_Information shown_:
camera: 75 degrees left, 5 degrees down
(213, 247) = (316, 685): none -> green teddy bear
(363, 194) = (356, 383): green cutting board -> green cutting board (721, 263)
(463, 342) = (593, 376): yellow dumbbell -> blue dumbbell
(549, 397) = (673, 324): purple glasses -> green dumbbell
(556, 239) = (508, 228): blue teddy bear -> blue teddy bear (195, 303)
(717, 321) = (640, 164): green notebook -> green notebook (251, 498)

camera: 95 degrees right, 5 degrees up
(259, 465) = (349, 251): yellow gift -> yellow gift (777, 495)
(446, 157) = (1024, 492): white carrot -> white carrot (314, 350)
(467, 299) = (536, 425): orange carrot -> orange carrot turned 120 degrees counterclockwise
--
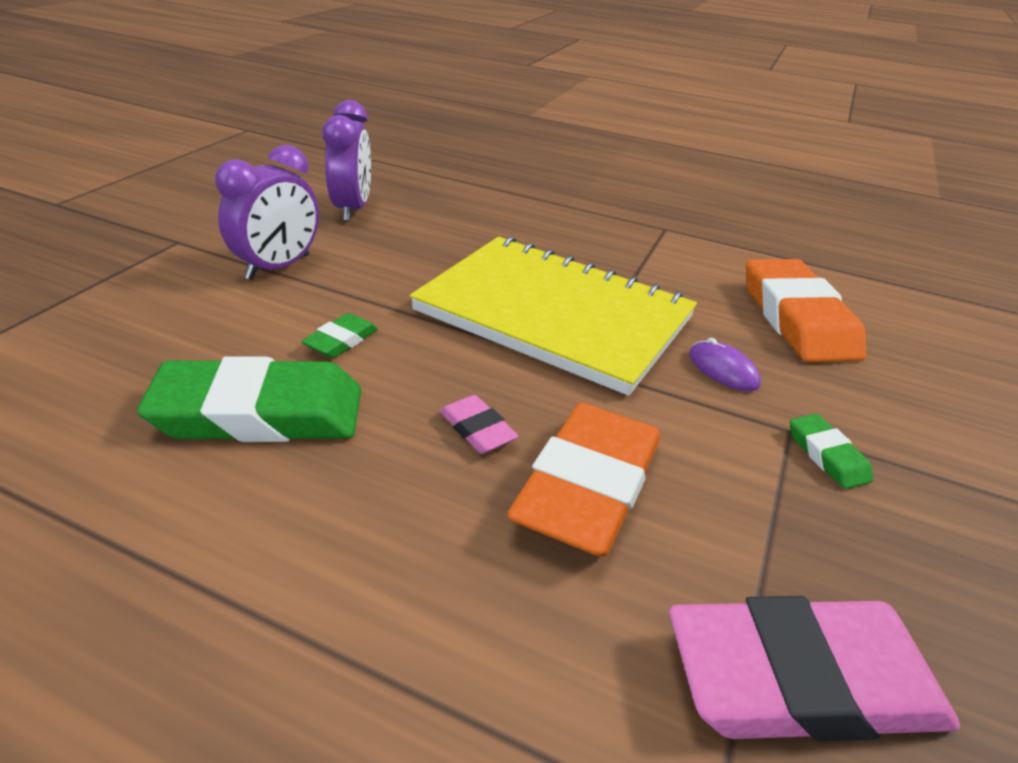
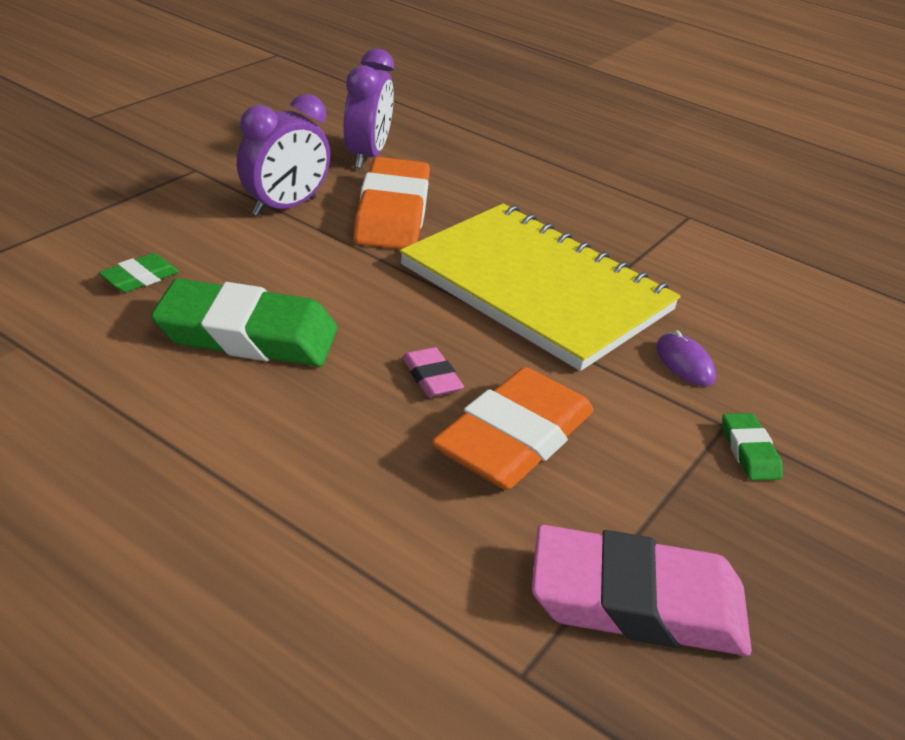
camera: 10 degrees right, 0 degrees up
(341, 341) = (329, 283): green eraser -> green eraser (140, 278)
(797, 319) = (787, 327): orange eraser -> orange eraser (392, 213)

_What to work on_: A single number is required: how many lines in these records contain "camera".

_Answer to the exercise_: 3